Aufgabenstellung: Suchen Sie in den unten stehenden Einträgen jede Zeile heraus, welche die Zeichenfolge „kern“ enthält, und schreiben Sie diese Zeilen ab. Achten Sie dabei auf Groß- und Kleinschreibung.

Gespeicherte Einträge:
____________________

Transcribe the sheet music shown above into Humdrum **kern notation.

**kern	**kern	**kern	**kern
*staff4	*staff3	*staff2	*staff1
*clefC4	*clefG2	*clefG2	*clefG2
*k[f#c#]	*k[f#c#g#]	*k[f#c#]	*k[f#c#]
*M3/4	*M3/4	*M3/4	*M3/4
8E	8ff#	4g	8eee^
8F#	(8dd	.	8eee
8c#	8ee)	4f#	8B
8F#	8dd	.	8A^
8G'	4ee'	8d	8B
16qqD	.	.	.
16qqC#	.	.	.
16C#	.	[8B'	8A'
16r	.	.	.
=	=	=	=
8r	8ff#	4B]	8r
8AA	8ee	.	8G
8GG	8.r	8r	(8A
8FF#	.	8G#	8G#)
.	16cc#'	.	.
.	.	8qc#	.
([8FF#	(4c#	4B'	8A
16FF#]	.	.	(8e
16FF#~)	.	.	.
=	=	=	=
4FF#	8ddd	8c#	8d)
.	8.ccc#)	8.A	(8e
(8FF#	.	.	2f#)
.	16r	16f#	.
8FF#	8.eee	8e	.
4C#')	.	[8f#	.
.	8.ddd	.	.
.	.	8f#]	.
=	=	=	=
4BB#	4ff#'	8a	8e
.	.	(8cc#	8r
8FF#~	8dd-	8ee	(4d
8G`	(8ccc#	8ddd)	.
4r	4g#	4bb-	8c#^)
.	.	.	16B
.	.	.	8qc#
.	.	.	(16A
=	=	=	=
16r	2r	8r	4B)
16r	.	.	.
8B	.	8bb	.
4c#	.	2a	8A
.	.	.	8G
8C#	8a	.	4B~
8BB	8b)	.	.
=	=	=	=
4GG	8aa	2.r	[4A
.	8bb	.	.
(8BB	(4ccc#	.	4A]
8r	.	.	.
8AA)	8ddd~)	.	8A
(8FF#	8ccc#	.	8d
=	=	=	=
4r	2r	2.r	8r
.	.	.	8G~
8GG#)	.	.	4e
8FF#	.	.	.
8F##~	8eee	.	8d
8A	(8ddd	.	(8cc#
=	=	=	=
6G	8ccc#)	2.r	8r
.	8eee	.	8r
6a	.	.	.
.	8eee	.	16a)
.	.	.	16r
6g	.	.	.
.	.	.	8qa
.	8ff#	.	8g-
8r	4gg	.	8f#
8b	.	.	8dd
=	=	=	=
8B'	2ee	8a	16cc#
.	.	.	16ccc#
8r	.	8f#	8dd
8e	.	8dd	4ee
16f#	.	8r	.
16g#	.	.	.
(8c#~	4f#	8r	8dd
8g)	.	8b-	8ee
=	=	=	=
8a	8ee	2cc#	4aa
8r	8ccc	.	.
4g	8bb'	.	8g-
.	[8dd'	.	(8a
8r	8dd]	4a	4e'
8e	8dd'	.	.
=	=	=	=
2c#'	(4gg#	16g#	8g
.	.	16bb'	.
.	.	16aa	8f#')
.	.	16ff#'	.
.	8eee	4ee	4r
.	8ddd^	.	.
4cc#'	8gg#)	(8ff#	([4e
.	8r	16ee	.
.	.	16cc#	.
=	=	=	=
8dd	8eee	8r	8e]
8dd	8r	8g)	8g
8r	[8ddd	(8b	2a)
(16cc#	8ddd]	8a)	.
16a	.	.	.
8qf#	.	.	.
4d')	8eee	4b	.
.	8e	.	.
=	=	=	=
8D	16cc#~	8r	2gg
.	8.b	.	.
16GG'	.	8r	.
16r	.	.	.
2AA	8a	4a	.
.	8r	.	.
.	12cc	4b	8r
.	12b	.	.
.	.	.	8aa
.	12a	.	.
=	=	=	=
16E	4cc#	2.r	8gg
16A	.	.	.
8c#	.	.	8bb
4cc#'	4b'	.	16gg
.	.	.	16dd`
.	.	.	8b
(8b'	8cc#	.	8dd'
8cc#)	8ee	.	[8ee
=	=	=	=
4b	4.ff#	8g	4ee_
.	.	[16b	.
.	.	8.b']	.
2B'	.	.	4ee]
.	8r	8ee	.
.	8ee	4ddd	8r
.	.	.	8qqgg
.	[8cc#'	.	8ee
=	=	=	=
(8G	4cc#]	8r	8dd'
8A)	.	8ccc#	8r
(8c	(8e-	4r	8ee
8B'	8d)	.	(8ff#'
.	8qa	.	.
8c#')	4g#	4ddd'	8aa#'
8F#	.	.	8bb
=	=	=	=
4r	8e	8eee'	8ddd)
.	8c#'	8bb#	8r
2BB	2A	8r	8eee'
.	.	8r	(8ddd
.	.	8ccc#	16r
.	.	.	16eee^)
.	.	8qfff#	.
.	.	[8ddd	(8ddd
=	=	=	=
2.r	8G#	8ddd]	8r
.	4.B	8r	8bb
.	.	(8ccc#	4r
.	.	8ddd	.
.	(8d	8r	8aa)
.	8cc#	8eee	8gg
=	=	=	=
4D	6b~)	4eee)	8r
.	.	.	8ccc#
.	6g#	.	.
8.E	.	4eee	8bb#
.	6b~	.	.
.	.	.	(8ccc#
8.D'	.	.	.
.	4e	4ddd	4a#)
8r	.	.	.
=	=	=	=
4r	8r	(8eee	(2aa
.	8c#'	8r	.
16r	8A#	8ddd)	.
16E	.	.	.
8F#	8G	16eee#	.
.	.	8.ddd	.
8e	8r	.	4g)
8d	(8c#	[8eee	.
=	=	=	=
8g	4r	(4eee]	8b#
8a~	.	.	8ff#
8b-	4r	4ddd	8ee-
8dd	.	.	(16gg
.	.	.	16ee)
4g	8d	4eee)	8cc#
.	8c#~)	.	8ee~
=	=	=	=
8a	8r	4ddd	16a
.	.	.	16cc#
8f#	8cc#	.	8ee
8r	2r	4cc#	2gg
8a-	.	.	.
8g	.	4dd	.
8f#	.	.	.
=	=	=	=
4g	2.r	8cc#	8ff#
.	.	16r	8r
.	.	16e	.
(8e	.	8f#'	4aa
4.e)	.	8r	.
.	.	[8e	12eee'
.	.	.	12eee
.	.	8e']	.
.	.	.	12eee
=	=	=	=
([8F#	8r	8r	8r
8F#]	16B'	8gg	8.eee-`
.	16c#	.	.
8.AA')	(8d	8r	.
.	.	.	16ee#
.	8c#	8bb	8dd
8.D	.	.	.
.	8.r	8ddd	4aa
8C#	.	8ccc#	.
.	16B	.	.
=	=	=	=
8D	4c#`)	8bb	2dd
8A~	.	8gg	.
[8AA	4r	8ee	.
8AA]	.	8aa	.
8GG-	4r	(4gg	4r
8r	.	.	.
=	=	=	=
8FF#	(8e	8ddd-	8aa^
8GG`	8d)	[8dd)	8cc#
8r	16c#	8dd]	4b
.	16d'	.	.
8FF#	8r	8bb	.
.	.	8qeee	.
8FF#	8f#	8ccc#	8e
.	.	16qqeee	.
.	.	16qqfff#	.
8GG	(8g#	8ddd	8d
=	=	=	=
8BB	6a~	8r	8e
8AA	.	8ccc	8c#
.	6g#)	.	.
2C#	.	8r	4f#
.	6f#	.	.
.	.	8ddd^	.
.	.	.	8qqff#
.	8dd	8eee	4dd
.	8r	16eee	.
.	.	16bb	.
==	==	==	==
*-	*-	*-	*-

____________________

Antwort:
Transcribe the sheet music shown above into Humdrum **kern notation.
**kern	**kern	**kern	**kern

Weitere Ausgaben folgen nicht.